Image sets with object changes
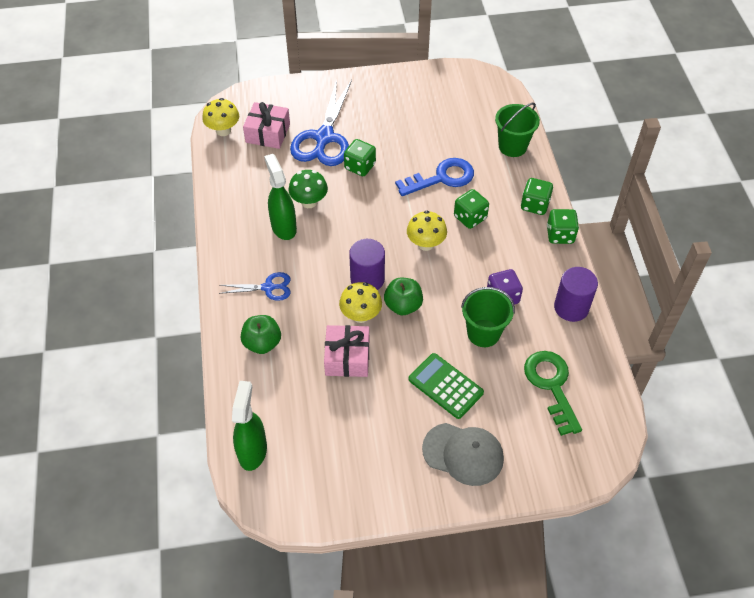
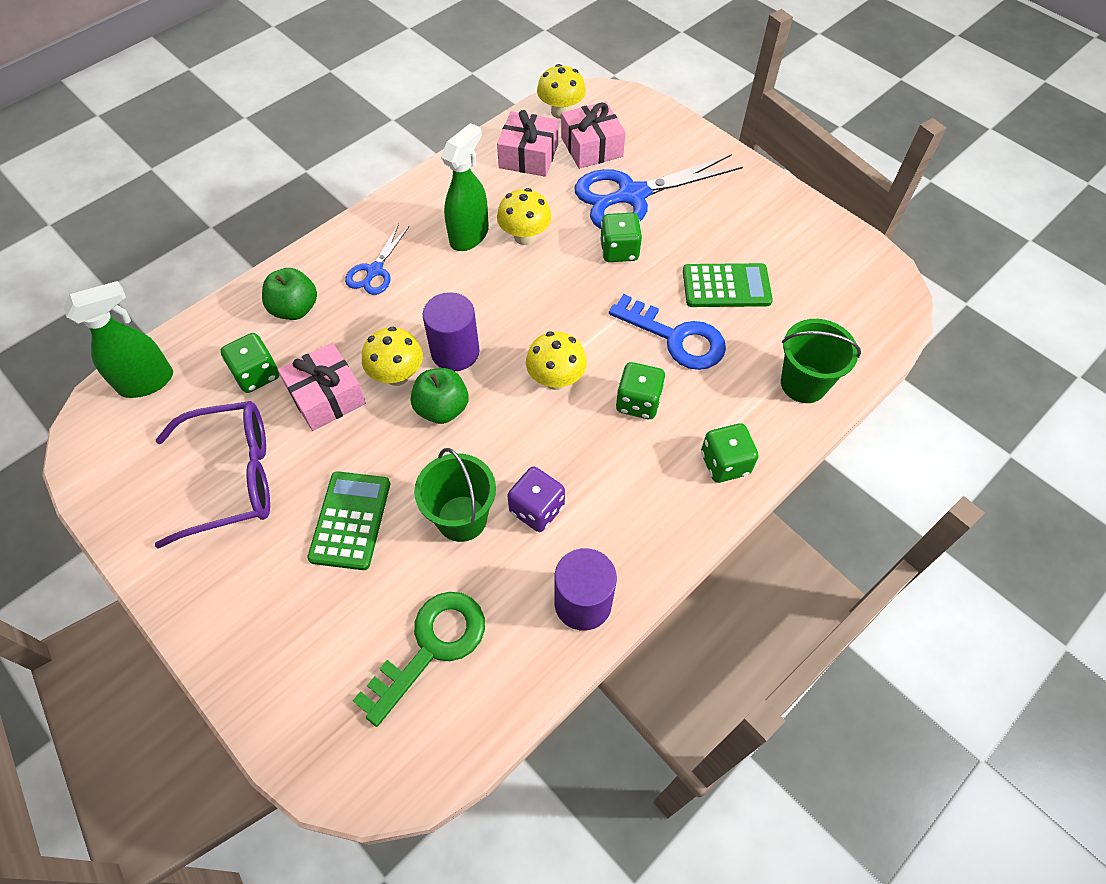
camera: 55 degrees right, 5 degrees up
blue scissors [219,272,291,301] -> blue scissors turned 60 degrees clockwise [345,224,409,295]
green mushroom [289,170,328,208] -> yellow mushroom [497,188,552,245]
grey cap [422,423,504,486] -> none
green dice [547,209,579,244] -> green dice moved to [220,333,279,393]
none -> purple glasses [155,401,270,549]
none -> pink gift [497,110,558,177]
none -> green calculator [683,263,773,307]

PROBLEM STATEMENT => Using the records above, please retype only the run of lines from the line holding "blue scissors [219,272,291,301]" through the last line, both ends included.

PROBLEM SOLUTION =>
blue scissors [219,272,291,301] -> blue scissors turned 60 degrees clockwise [345,224,409,295]
green mushroom [289,170,328,208] -> yellow mushroom [497,188,552,245]
grey cap [422,423,504,486] -> none
green dice [547,209,579,244] -> green dice moved to [220,333,279,393]
none -> purple glasses [155,401,270,549]
none -> pink gift [497,110,558,177]
none -> green calculator [683,263,773,307]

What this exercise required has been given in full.